Reproduce only the lines that run from the line containing "grey rolling pin: [181,273,288,298]" to the end of the entries below, exactly as they stand.

Object inventory comparisons:
BEGIN

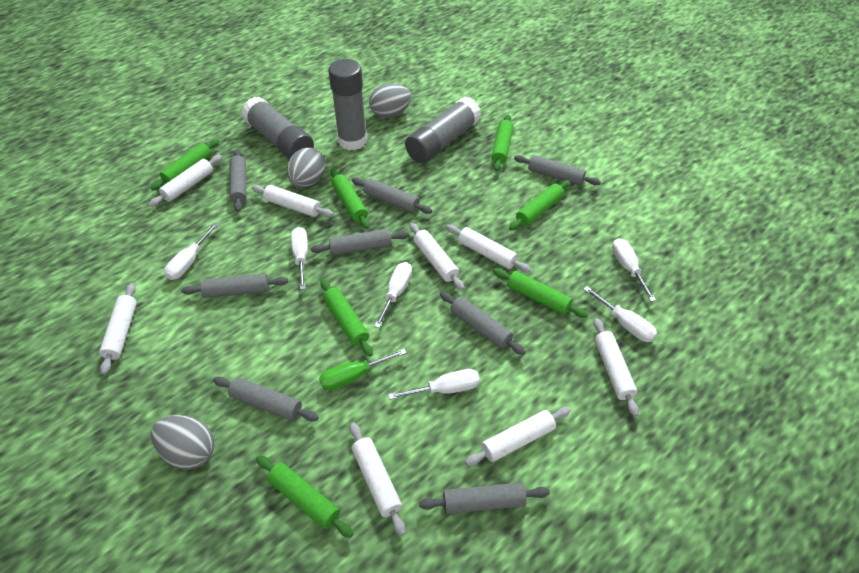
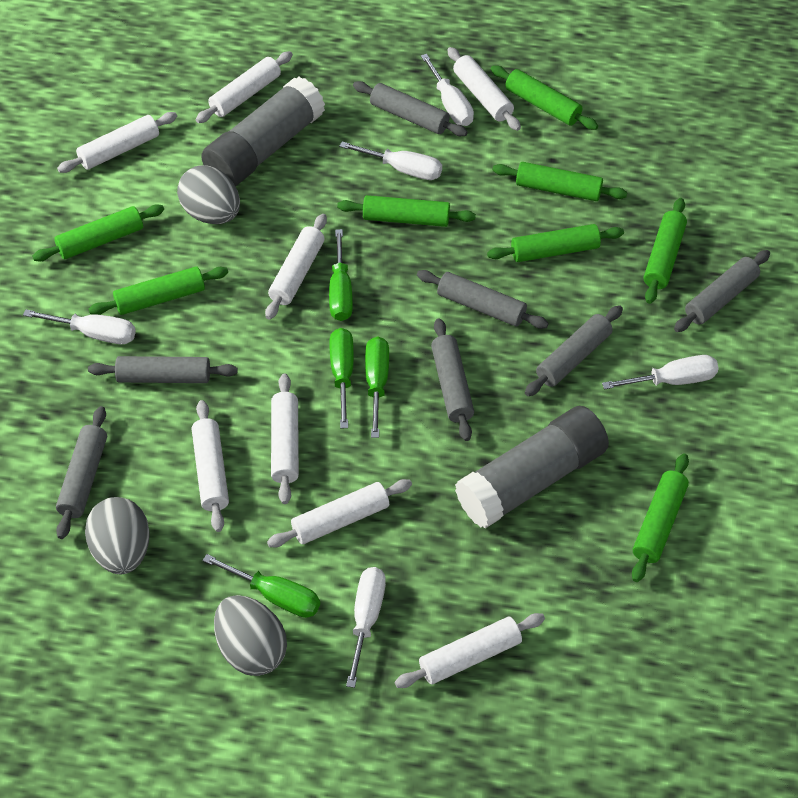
green rolling pin: [150,139,219,191] [256,455,353,538] [320,279,373,356] [330,169,370,229] [491,114,513,171] [493,268,588,318] [509,180,570,230] = 7 -> [32,205,164,261] [89,266,228,315] [337,195,476,227] [487,224,624,262] [491,65,598,130] [492,162,627,201] [632,454,689,582] [644,198,687,304] = 8
green screwdriver: [319,349,406,390] = 1 -> [202,554,320,618] [329,229,353,321] [329,328,354,428] [365,337,389,438] = 4
grey glue stick: [241,97,314,159] [328,59,367,150] [405,97,481,163] = 3 -> [201,77,325,187] [455,406,609,529] = 2
grey rolling pin: [181,273,288,298] [213,377,319,421] [229,149,247,212] [311,229,409,255] [352,178,432,214] [419,482,550,514] [440,291,526,355] [514,155,601,185] = 8 -> [56,406,107,539] [88,356,238,383] [353,81,468,136] [417,270,549,329] [431,318,474,441] [525,305,623,396] [674,250,770,332] = 7
white screwdriver: [164,222,219,280] [291,227,308,290] [374,262,412,328] [388,369,480,400] [584,286,657,342] [612,238,656,302] = 6 -> [23,309,136,344] [339,142,442,180] [346,567,386,688] [421,54,474,126] [602,355,719,389] = 5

END

Response to this exercise:
grey rolling pin: [181,273,288,298] [213,377,319,421] [229,149,247,212] [311,229,409,255] [352,178,432,214] [419,482,550,514] [440,291,526,355] [514,155,601,185] = 8 -> [56,406,107,539] [88,356,238,383] [353,81,468,136] [417,270,549,329] [431,318,474,441] [525,305,623,396] [674,250,770,332] = 7
white screwdriver: [164,222,219,280] [291,227,308,290] [374,262,412,328] [388,369,480,400] [584,286,657,342] [612,238,656,302] = 6 -> [23,309,136,344] [339,142,442,180] [346,567,386,688] [421,54,474,126] [602,355,719,389] = 5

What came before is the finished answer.